Brief: Review the material line by line. Identify and copy every line that contains the string "none".

Source information:
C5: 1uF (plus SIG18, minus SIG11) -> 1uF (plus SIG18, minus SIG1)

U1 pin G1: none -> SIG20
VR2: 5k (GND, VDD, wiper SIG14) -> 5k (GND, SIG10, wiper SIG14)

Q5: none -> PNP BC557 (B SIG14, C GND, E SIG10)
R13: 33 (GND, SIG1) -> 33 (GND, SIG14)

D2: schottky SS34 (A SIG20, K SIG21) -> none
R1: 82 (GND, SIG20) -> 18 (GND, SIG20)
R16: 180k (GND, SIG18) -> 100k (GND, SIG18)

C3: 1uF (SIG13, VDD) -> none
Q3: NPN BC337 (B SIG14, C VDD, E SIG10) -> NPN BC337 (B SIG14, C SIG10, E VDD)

...

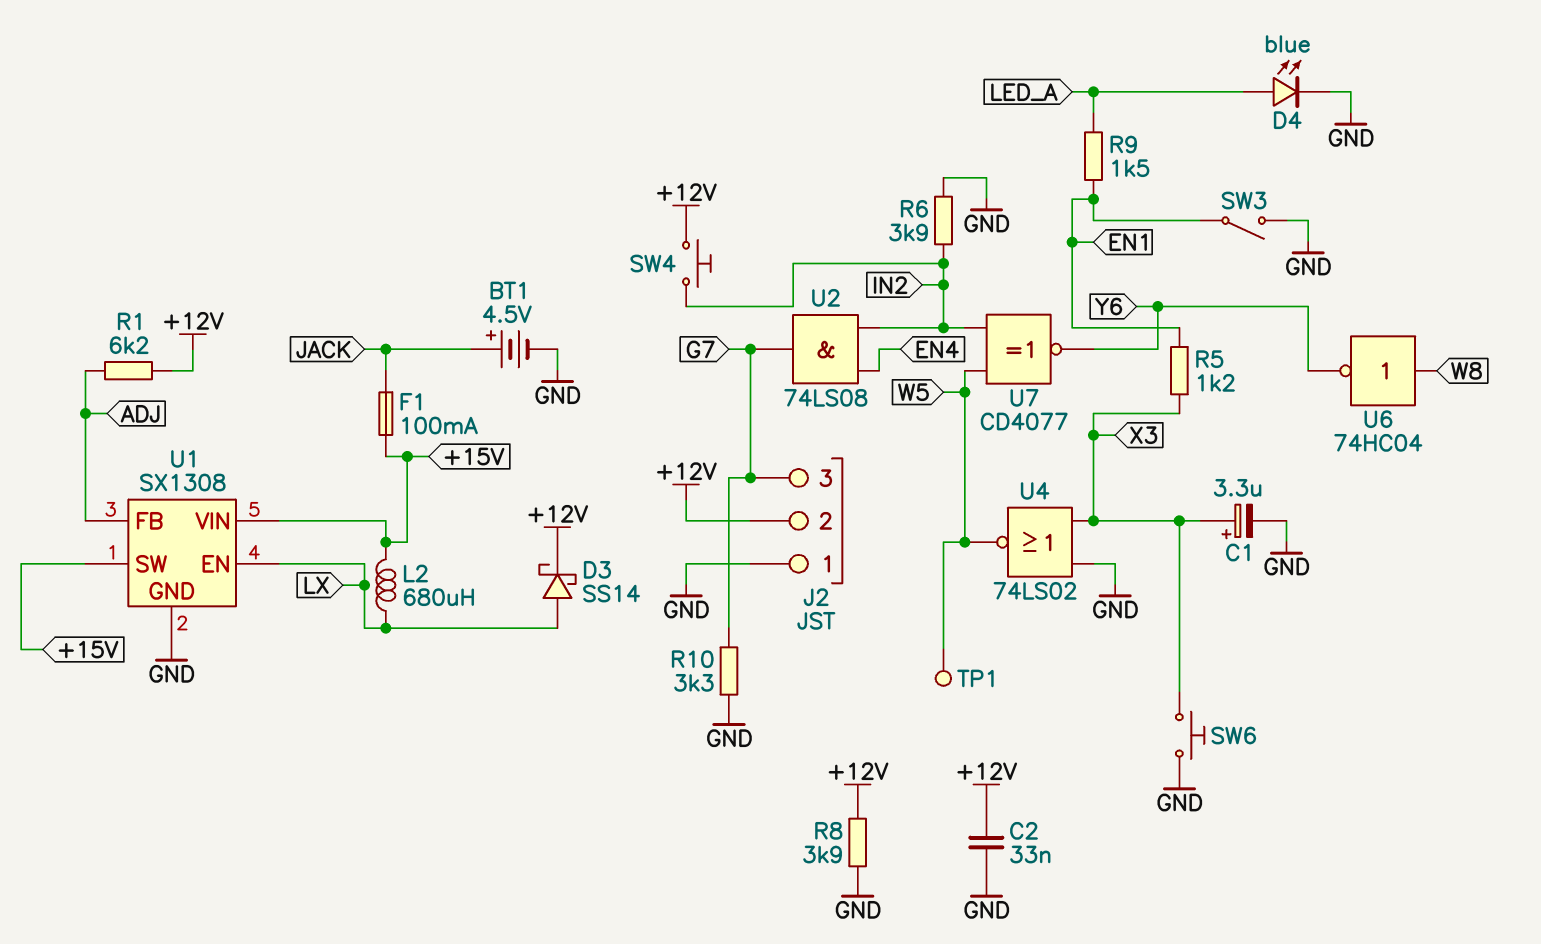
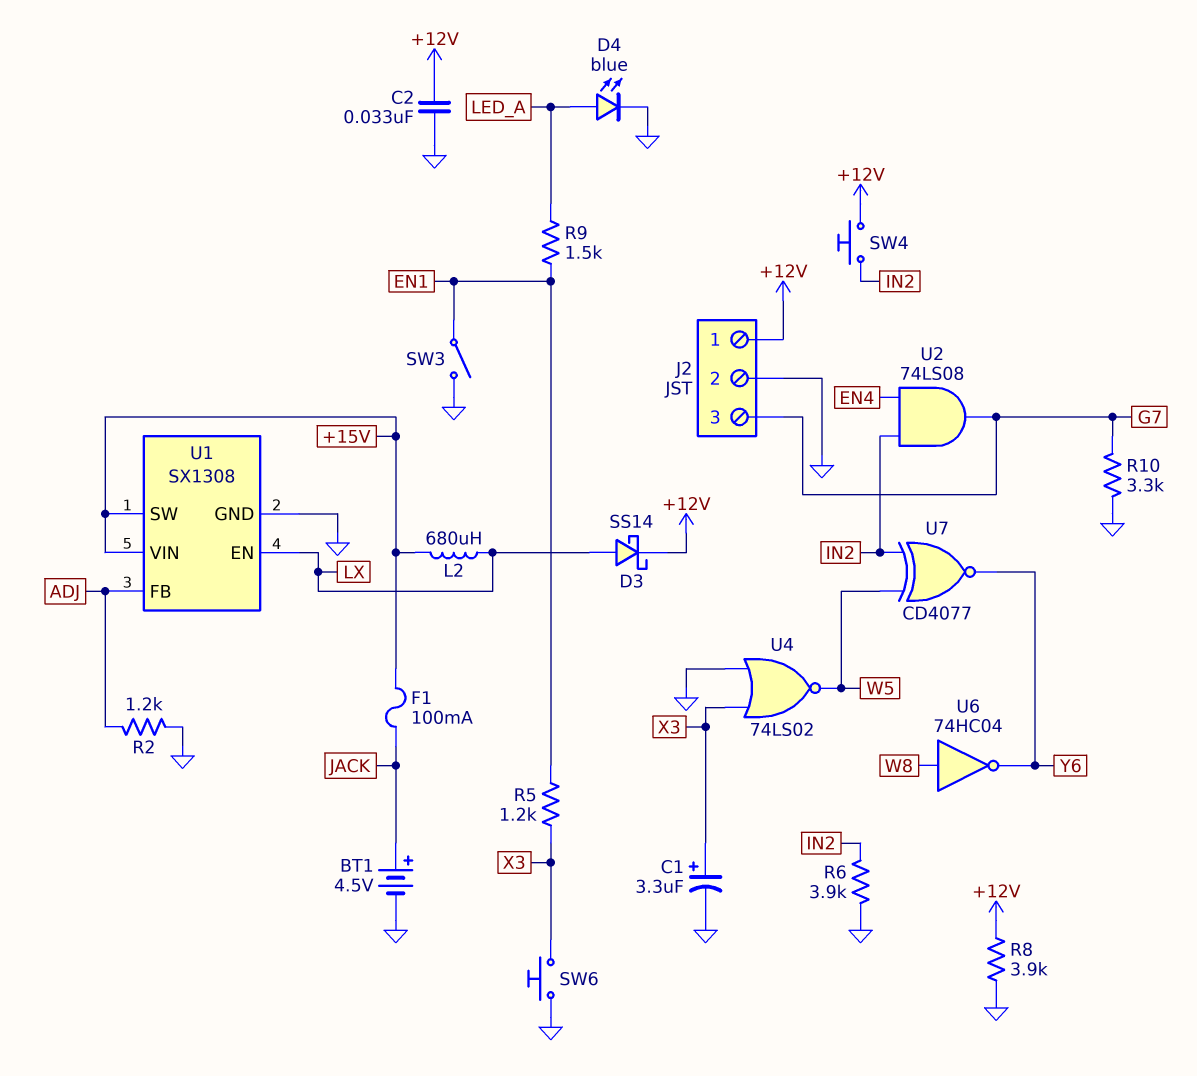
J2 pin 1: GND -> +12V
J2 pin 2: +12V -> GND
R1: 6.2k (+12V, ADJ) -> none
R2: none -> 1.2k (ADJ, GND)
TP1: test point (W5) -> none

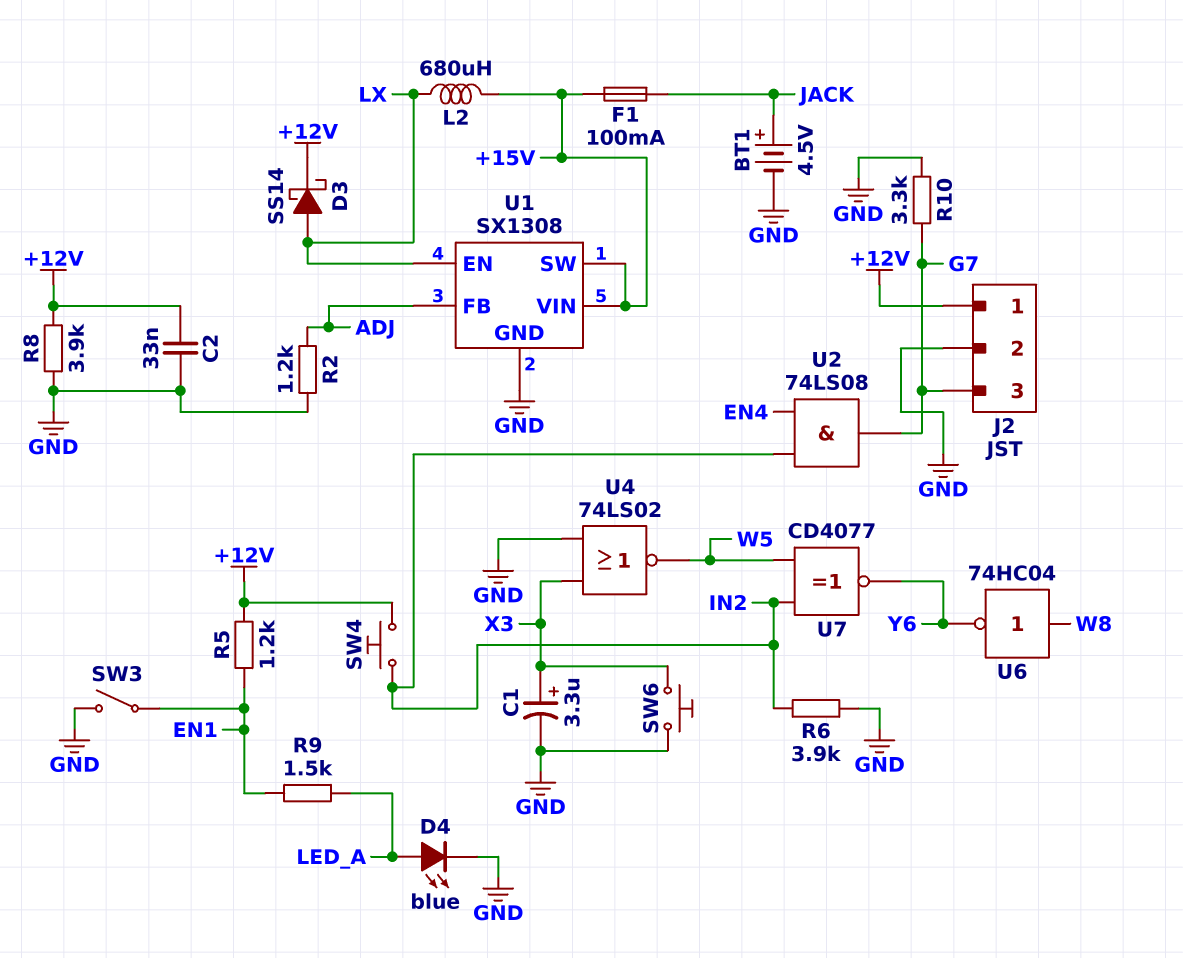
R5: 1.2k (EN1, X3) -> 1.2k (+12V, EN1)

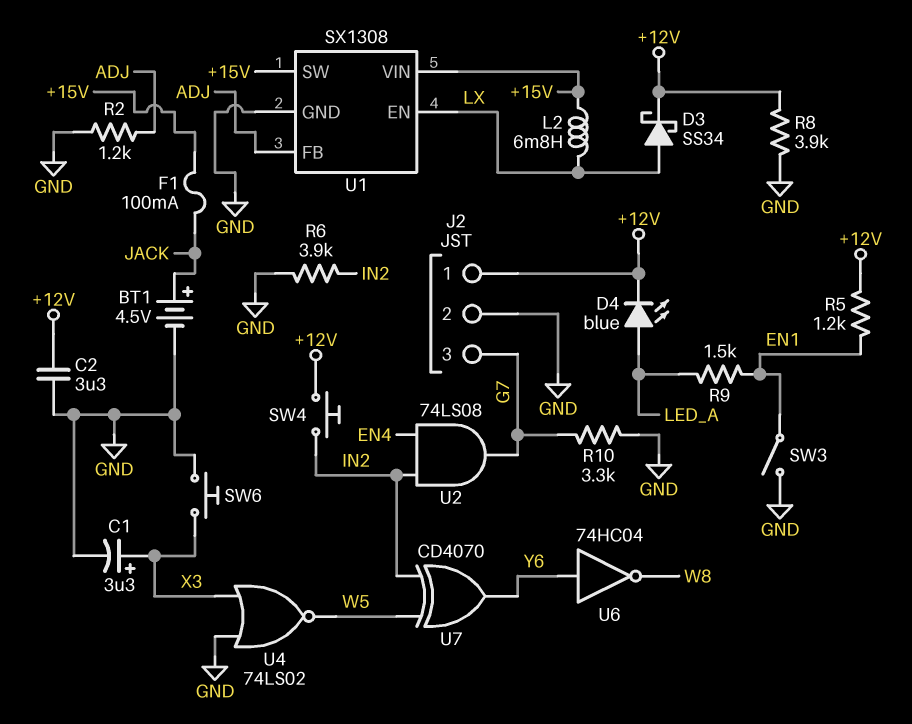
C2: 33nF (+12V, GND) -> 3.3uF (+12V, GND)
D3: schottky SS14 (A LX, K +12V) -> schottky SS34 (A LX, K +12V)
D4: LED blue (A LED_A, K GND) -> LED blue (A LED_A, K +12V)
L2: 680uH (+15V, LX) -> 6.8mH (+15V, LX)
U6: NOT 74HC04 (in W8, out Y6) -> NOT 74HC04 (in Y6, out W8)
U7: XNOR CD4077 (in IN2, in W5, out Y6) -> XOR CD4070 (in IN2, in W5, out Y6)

Task result:
U1 pin G1: none -> SIG20
Q5: none -> PNP BC557 (B SIG14, C GND, E SIG10)
D2: schottky SS34 (A SIG20, K SIG21) -> none
C3: 1uF (SIG13, VDD) -> none
R1: 6.2k (+12V, ADJ) -> none
R2: none -> 1.2k (ADJ, GND)
TP1: test point (W5) -> none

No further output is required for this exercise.